## WHAT THE EXERCISE ASKS
Whenever a line in the records below holds the string "none", include it in the count, and state the number alone.

## DATASET EXTRACT
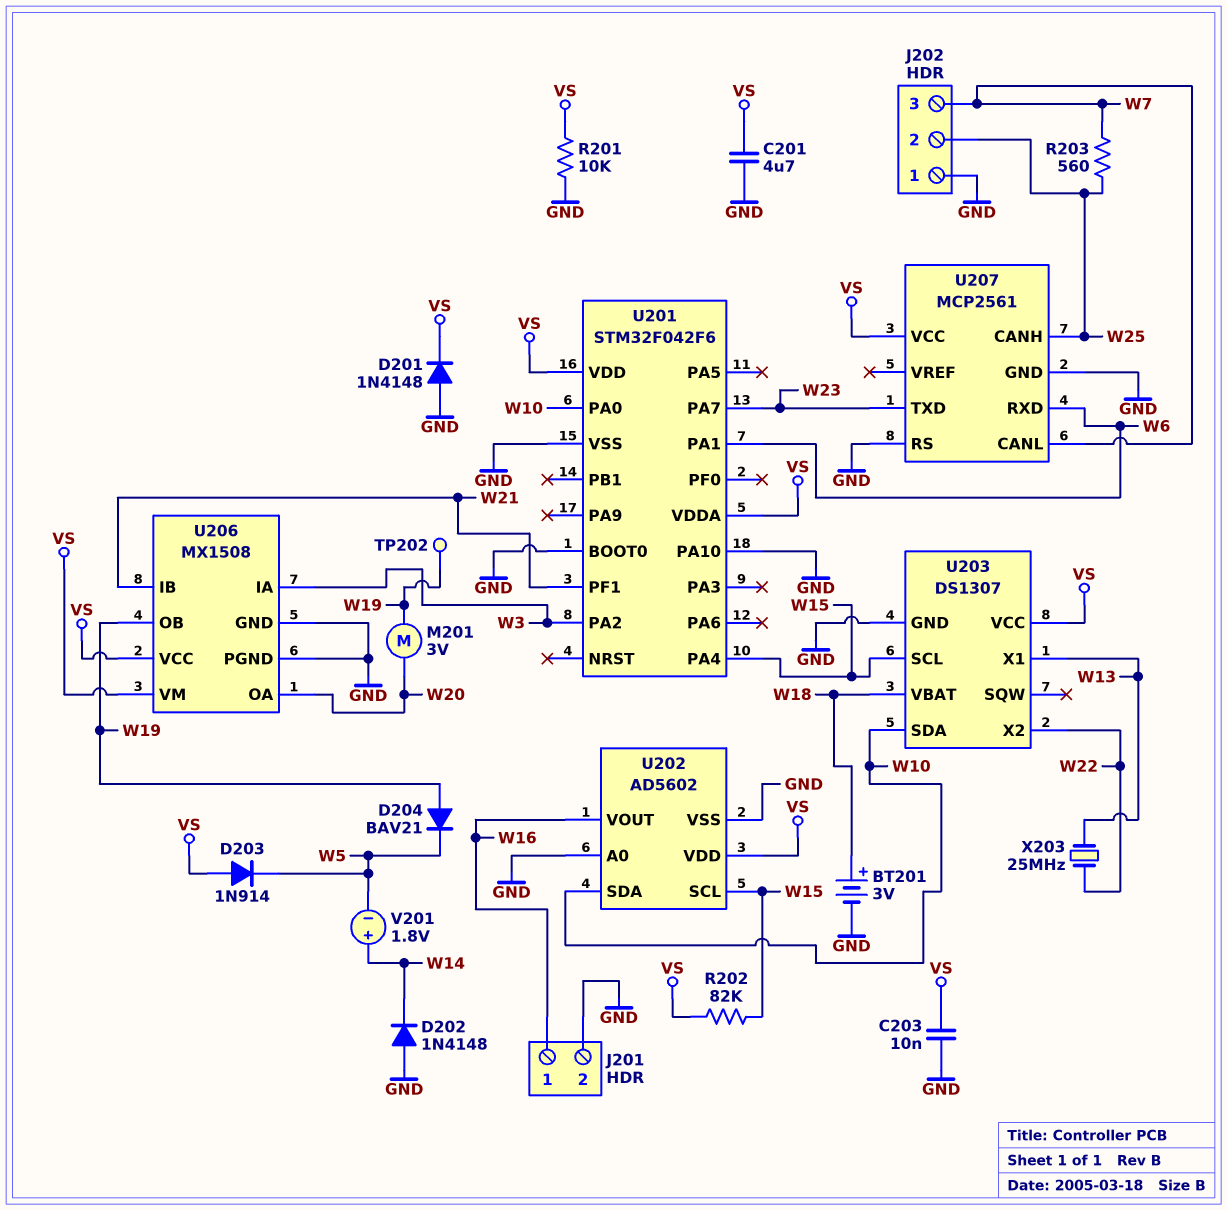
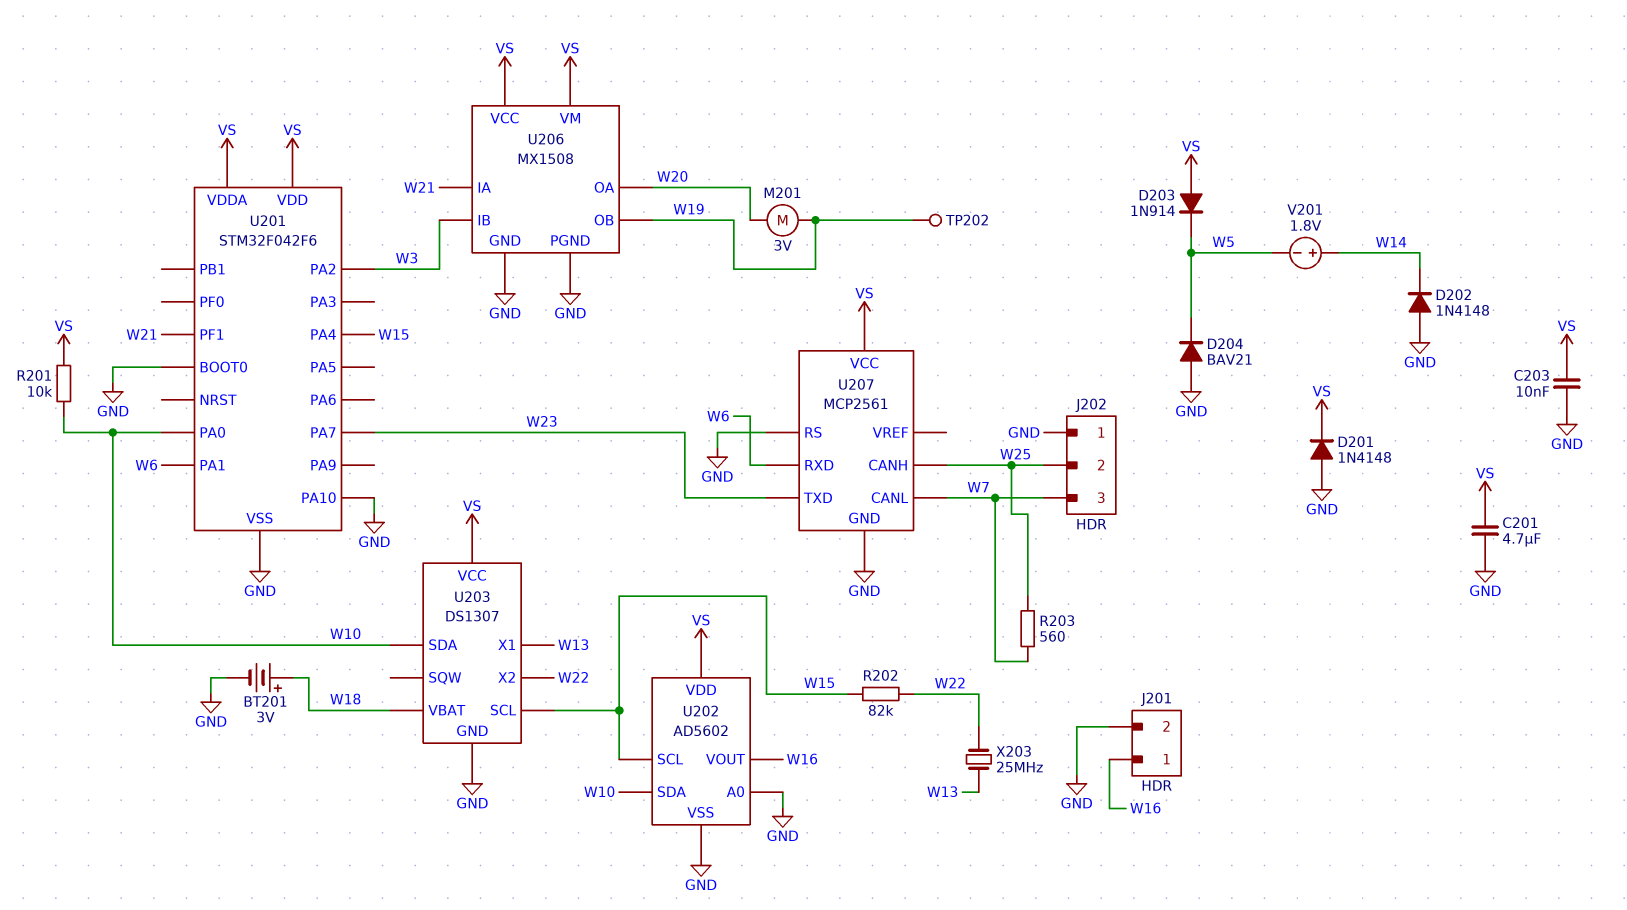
D204: diode BAV21 (A W19, K W5) -> diode BAV21 (A GND, K W5)
R201: 10k (GND, VS) -> 10k (VS, W10)
R202: 82k (VS, W15) -> 82k (W15, W22)
U206 pin IA: W3 -> W21
U206 pin IB: W21 -> W3

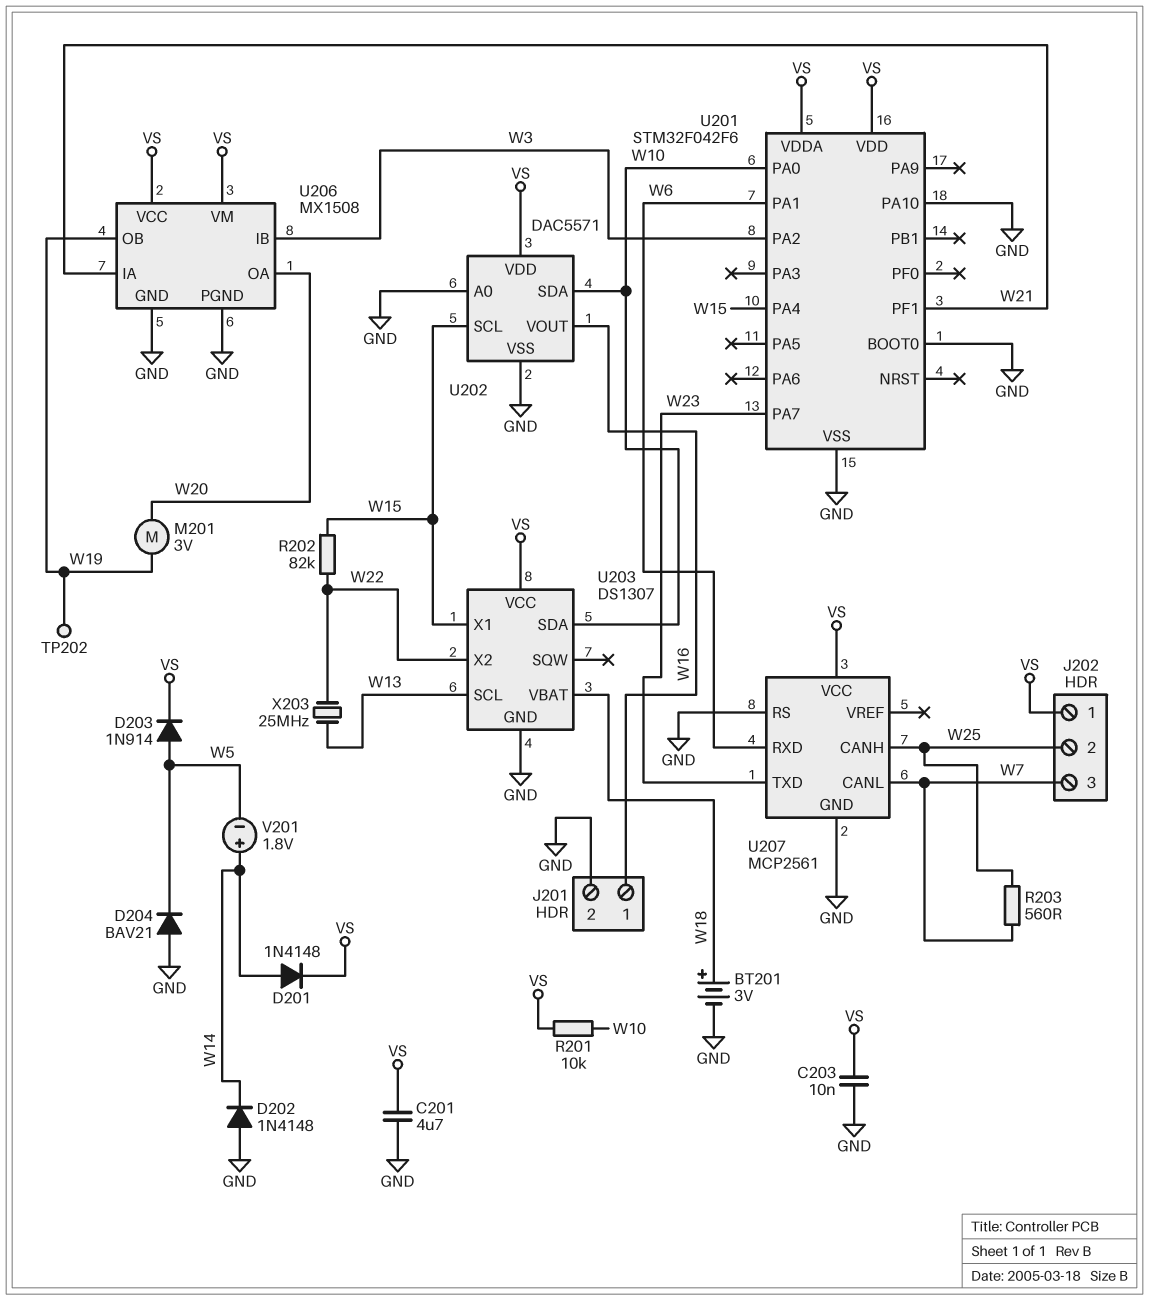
D201: diode 1N4148 (A GND, K VS) -> diode 1N4148 (A W14, K VS)
D203: diode 1N914 (A VS, K W5) -> diode 1N914 (A W5, K VS)
J202 pin 1: GND -> VS
U202: AD5602 -> DAC5571
U203 pin SCL: W15 -> W13
U203 pin X1: W13 -> W15

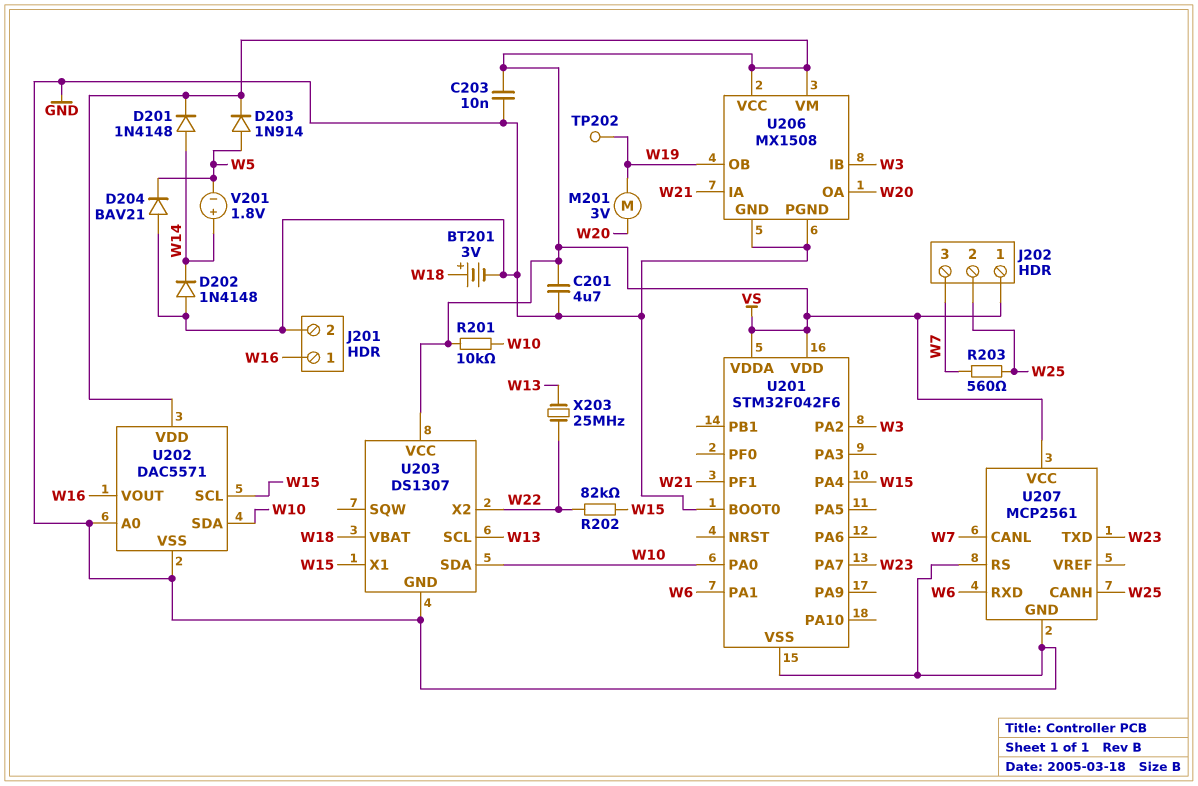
U201 pin PA10: GND -> none

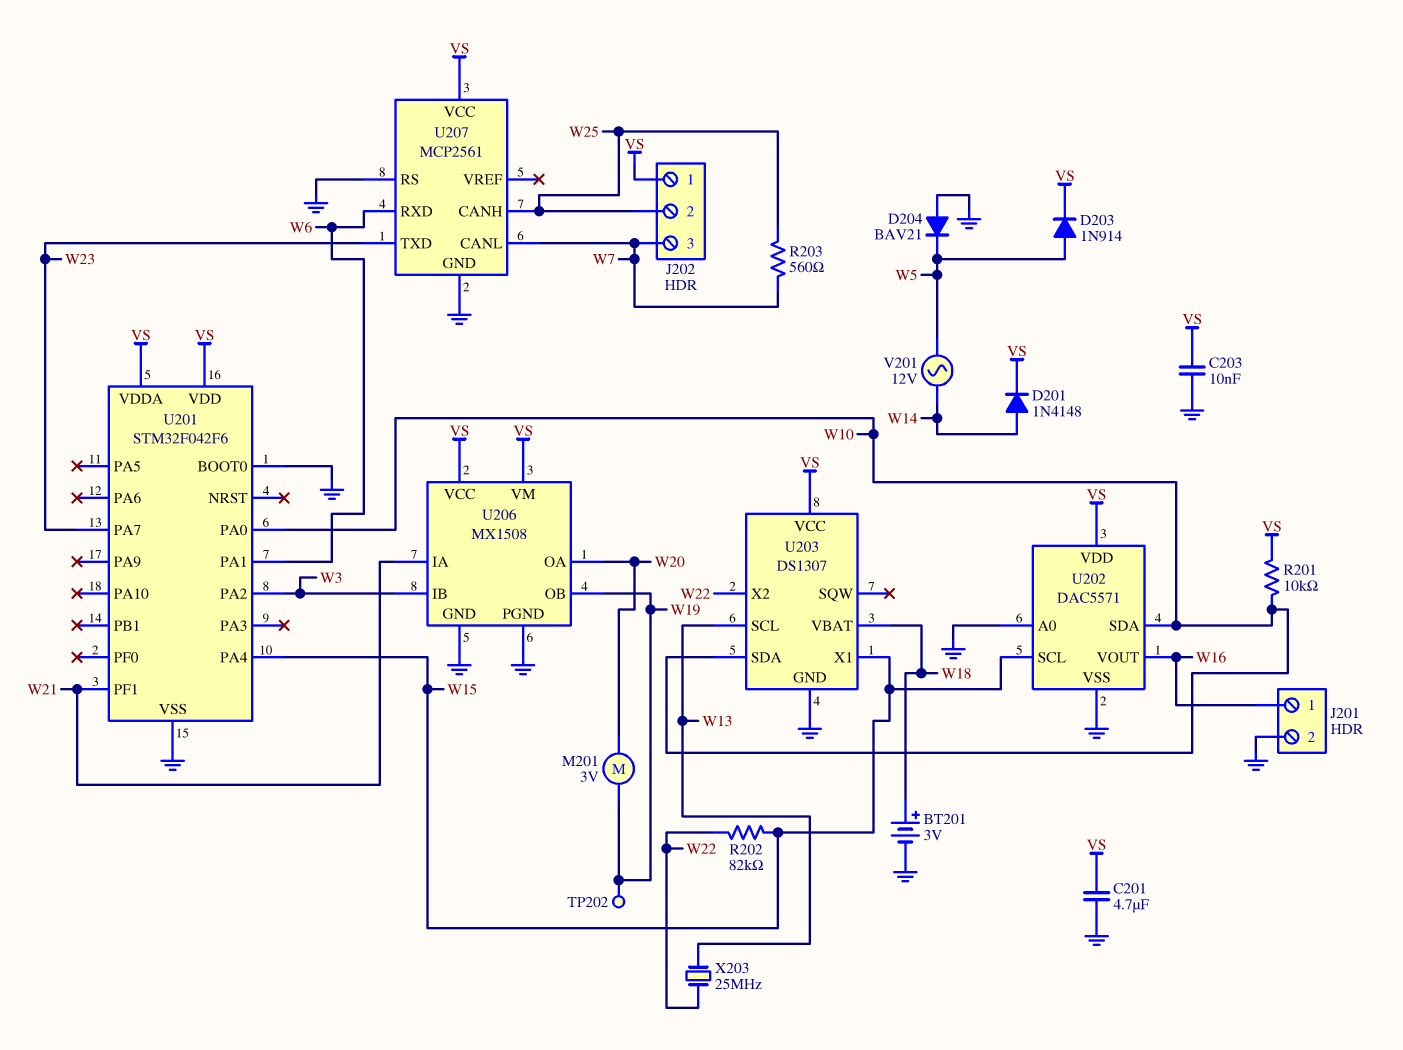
D202: diode 1N4148 (A GND, K W14) -> none
V201: 1.8V (plus W14, minus W5) -> AC 12V (W5, W14)

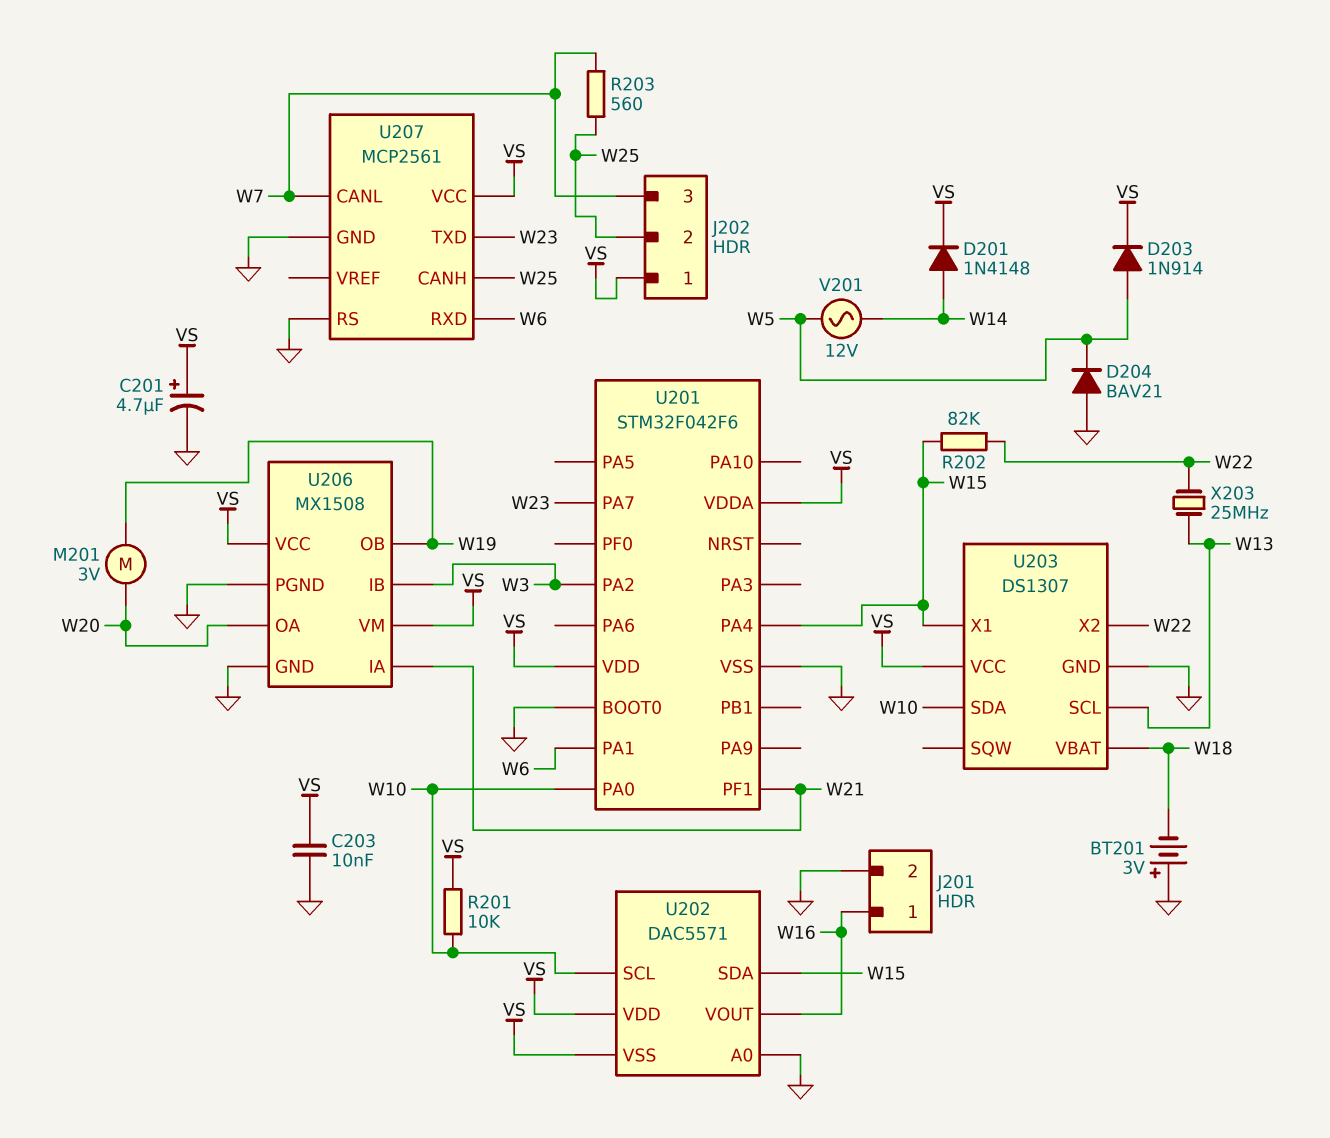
BT201: 3V (plus W18, minus GND) -> 3V (plus GND, minus W18)
C201: 4.7uF (GND, VS) -> 4.7uF (plus VS, minus GND)
TP202: test point (W19) -> none
U202 pin SCL: W15 -> W10
U202 pin SDA: W10 -> W15
U202 pin VSS: GND -> VS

## PROBLEM SOLUTION
3